ACTION ITEM
Skip every line before the one containing "(552, 415) = (195, 266): green", then copy that line and the rest of the entries below exactly, through the last line.

LISTED ENTRIES

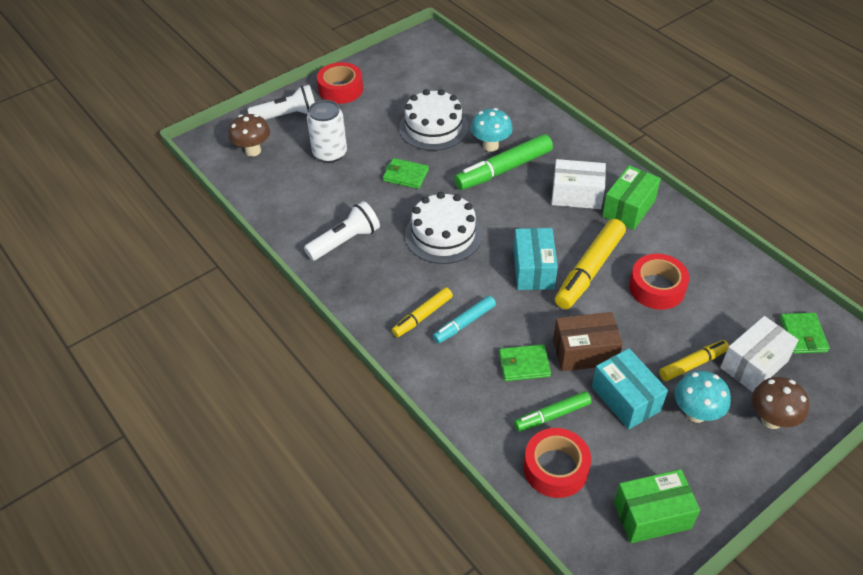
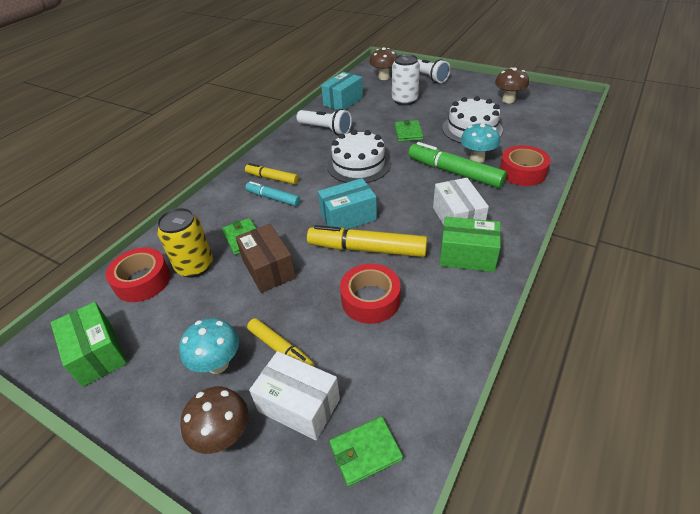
camera: 70 degrees right, 5 degrees down
(341, 89) = (473, 85): red tape -> red tape (522, 172)
(396, 80) = (508, 100): none -> brown mushroom
(552, 415) = (195, 266): green marker -> yellow can
(626, 398) = (223, 307): turquoise box -> turquoise box (343, 101)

EXERCISE RESPONSE
(552, 415) = (195, 266): green marker -> yellow can
(626, 398) = (223, 307): turquoise box -> turquoise box (343, 101)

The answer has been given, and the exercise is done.